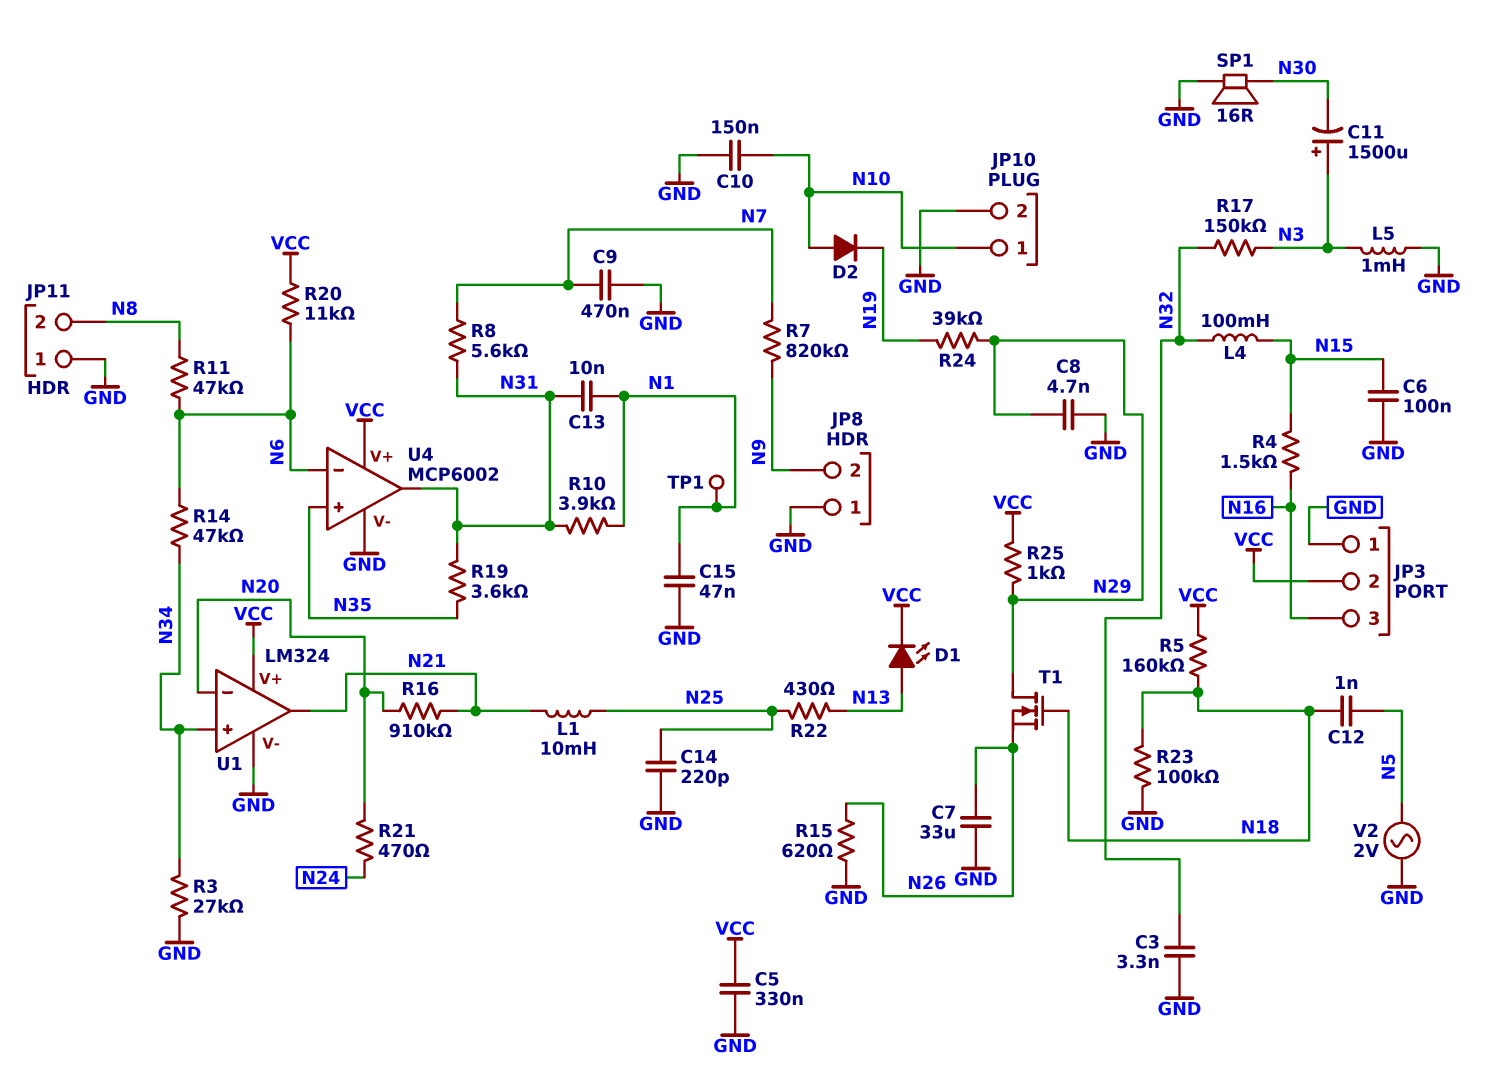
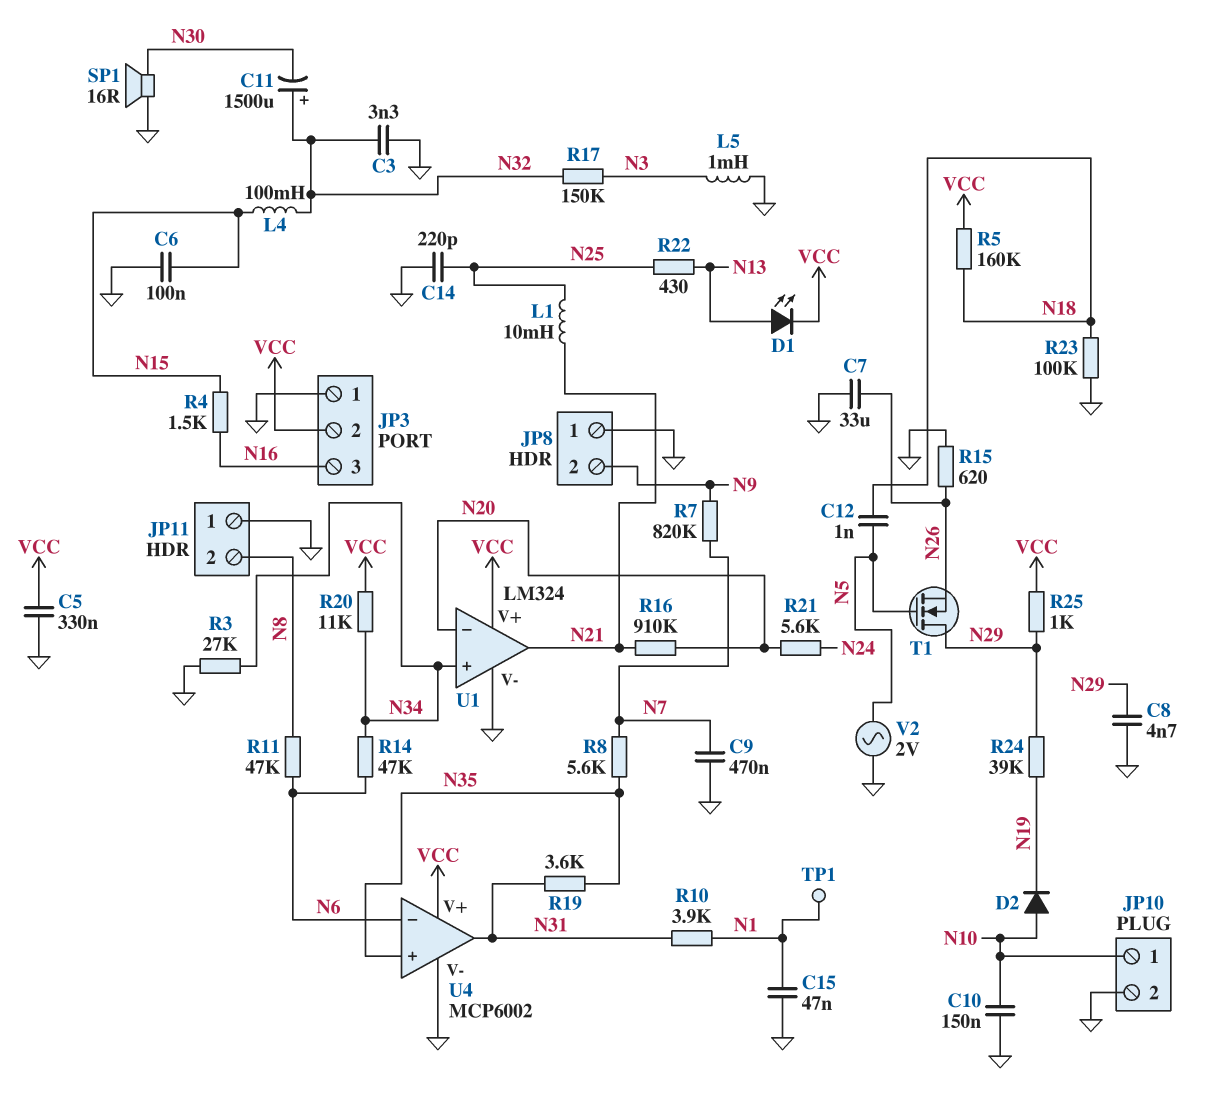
C11: 1500uF (plus N3, minus N30) -> 1500uF (plus N32, minus N30)
C13: 10nF (N1, N31) -> none
R8: 5.6k (N7, N31) -> 5.6k (N7, N35)
R20: 11k (N6, VCC) -> 11k (N34, VCC)
R21: 470 (N20, N24) -> 5.6k (N20, N24)
T1: NMOS (G N18, D N29, S N26) -> NMOS (G N5, D N29, S N26)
####
* _WORK INSTRUCTIONS_
Write out again, unchanged, every line from the line containing "R8: 5.6k (N7, N31) -> 5.6k (N7, N35)" to the final line of the material above.

* _WRITTEN SOLUTION_
R8: 5.6k (N7, N31) -> 5.6k (N7, N35)
R20: 11k (N6, VCC) -> 11k (N34, VCC)
R21: 470 (N20, N24) -> 5.6k (N20, N24)
T1: NMOS (G N18, D N29, S N26) -> NMOS (G N5, D N29, S N26)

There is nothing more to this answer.